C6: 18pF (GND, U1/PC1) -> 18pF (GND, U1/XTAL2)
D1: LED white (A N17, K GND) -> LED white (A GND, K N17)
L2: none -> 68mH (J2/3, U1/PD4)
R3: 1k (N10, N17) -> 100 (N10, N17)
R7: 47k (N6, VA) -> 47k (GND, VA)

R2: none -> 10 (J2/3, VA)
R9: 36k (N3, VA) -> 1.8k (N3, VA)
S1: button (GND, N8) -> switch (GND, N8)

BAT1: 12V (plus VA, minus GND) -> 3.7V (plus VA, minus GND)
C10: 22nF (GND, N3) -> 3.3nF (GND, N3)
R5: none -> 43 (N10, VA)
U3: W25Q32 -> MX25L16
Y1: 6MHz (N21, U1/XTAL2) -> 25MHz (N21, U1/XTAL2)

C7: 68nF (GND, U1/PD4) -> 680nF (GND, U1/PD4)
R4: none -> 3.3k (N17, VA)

◆ ◆ ◆ ◆ ◆

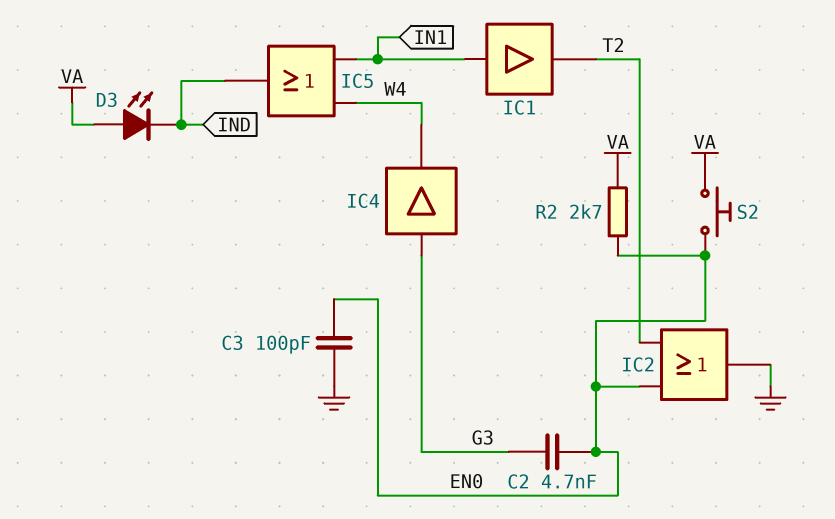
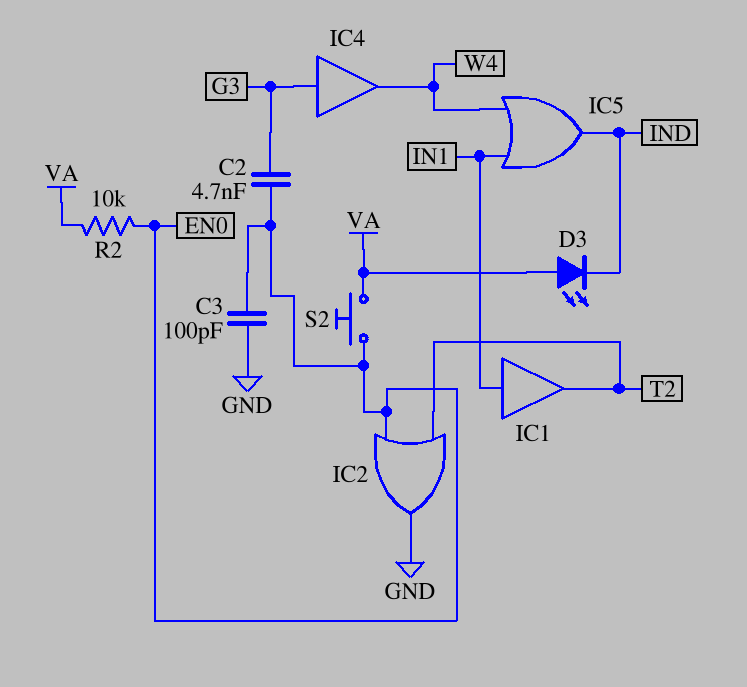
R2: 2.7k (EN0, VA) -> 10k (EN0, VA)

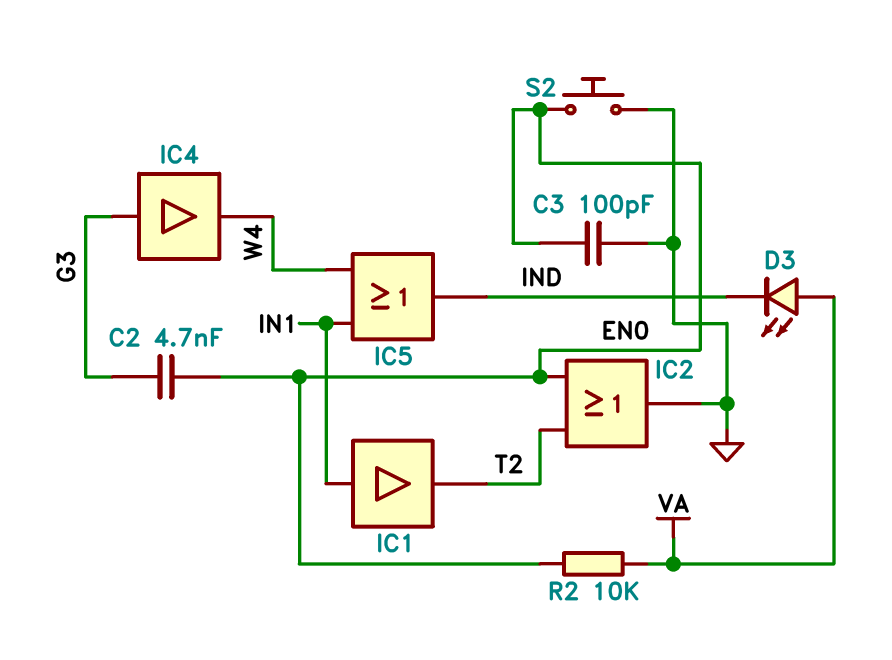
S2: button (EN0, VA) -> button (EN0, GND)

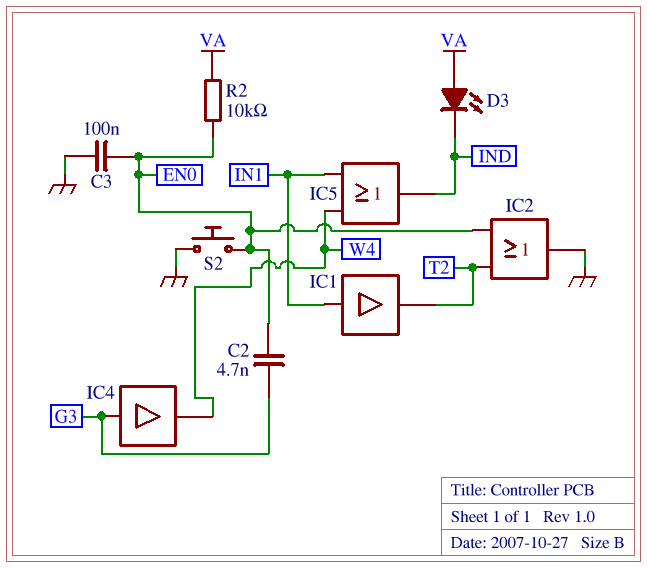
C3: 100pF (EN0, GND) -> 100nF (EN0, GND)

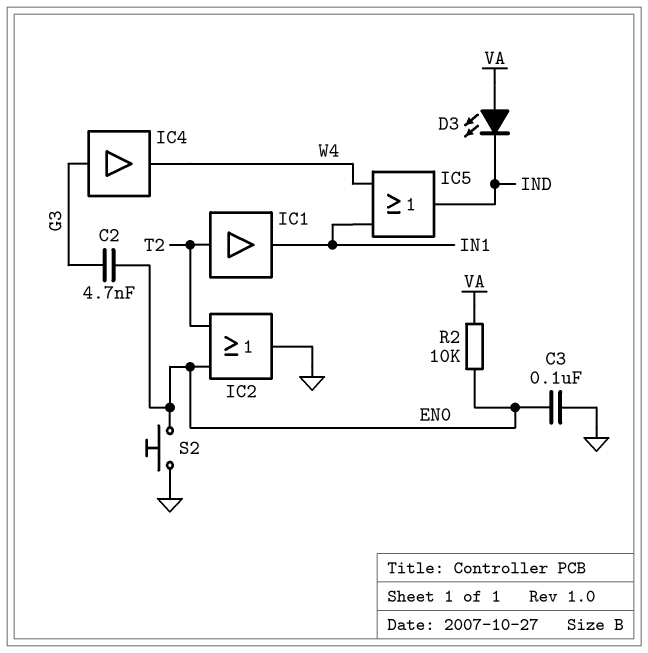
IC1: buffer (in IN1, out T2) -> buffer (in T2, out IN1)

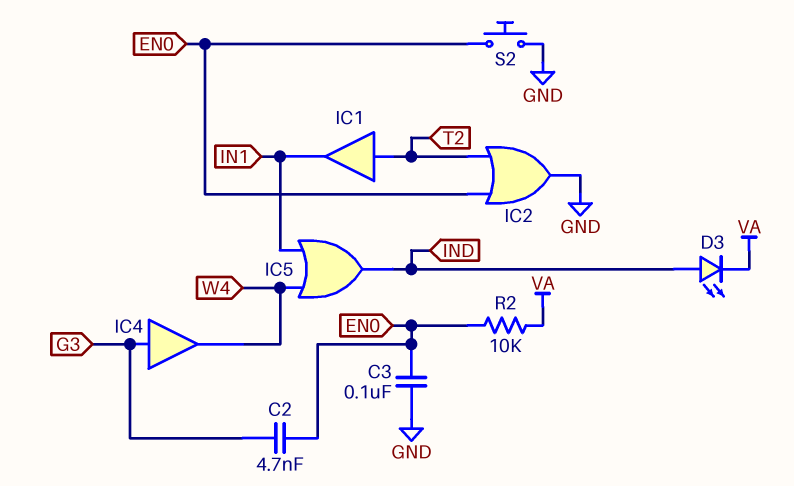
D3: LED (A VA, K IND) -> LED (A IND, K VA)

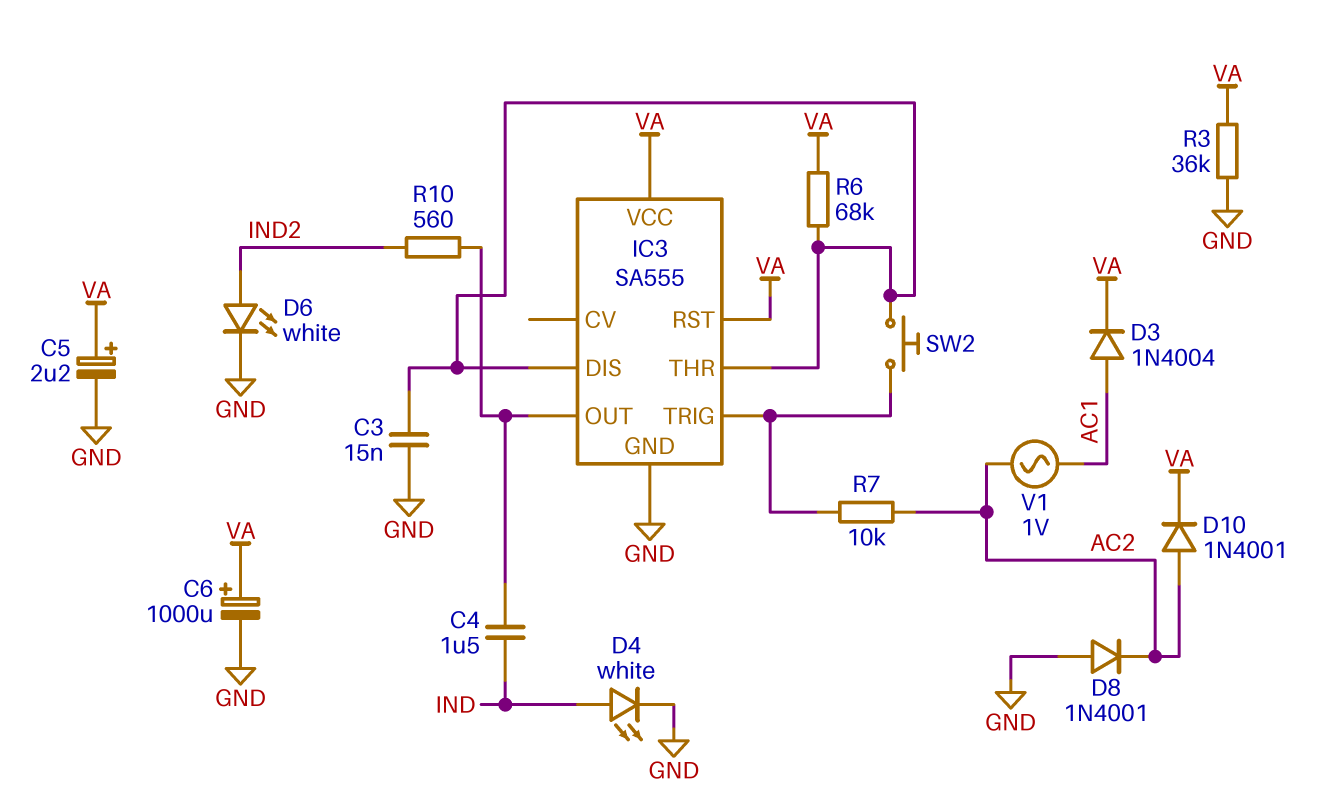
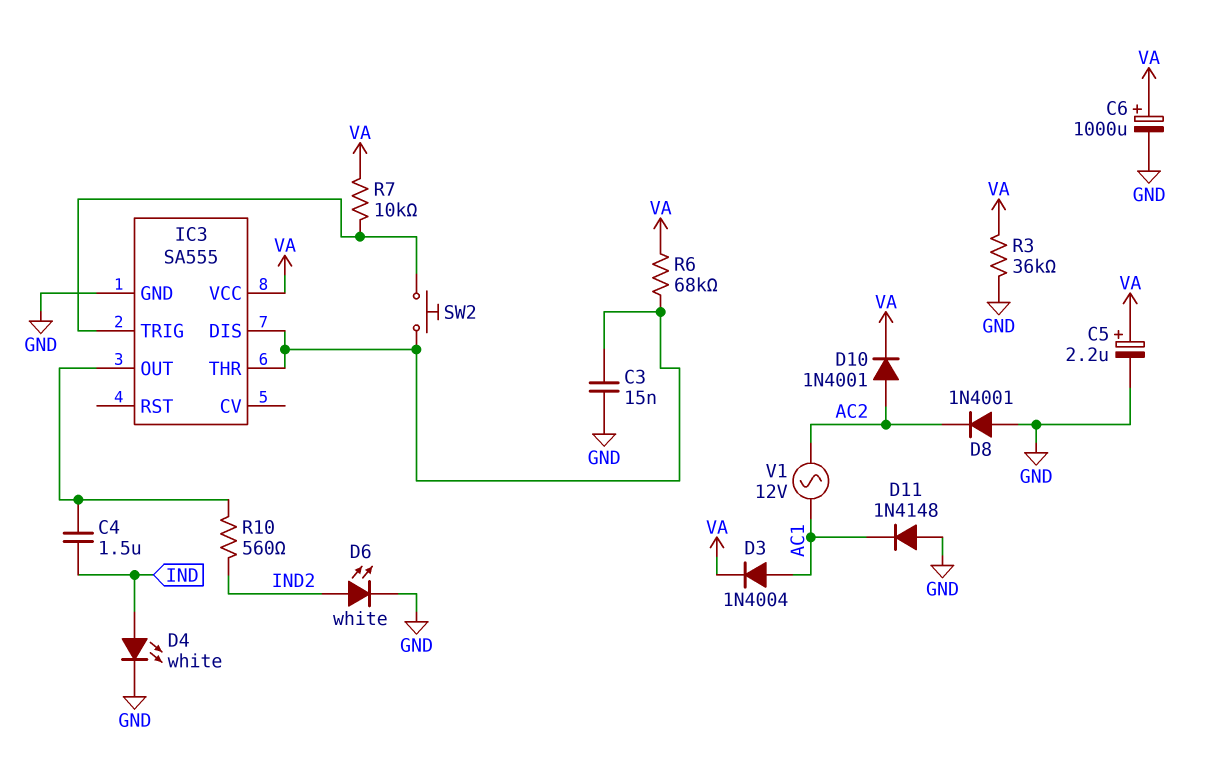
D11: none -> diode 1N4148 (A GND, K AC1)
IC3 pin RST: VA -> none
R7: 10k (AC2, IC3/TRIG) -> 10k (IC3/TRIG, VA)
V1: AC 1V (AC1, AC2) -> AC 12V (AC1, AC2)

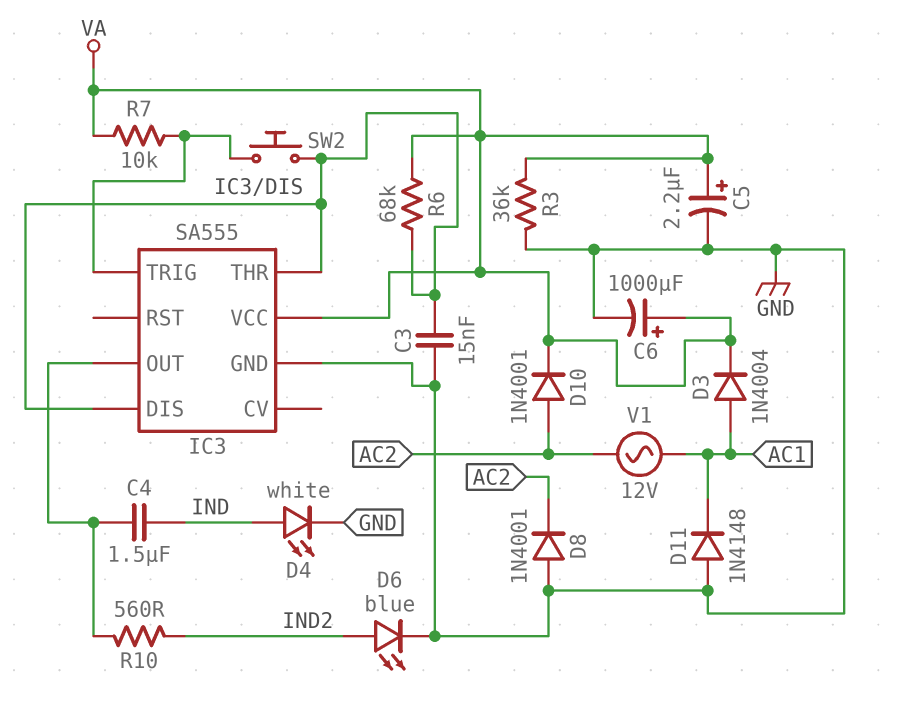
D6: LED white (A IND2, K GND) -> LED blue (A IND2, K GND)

◆ ◆ ◆ ◆ ◆

The task
Scan the listing above for the line that has "L2: none -> 68mH (J2/3, U1/PD4)", then copy exactly from that line through the line that has "R4: none -> 3.3k (N17, VA)".

Exercise output
L2: none -> 68mH (J2/3, U1/PD4)
R3: 1k (N10, N17) -> 100 (N10, N17)
R7: 47k (N6, VA) -> 47k (GND, VA)

R2: none -> 10 (J2/3, VA)
R9: 36k (N3, VA) -> 1.8k (N3, VA)
S1: button (GND, N8) -> switch (GND, N8)

BAT1: 12V (plus VA, minus GND) -> 3.7V (plus VA, minus GND)
C10: 22nF (GND, N3) -> 3.3nF (GND, N3)
R5: none -> 43 (N10, VA)
U3: W25Q32 -> MX25L16
Y1: 6MHz (N21, U1/XTAL2) -> 25MHz (N21, U1/XTAL2)

C7: 68nF (GND, U1/PD4) -> 680nF (GND, U1/PD4)
R4: none -> 3.3k (N17, VA)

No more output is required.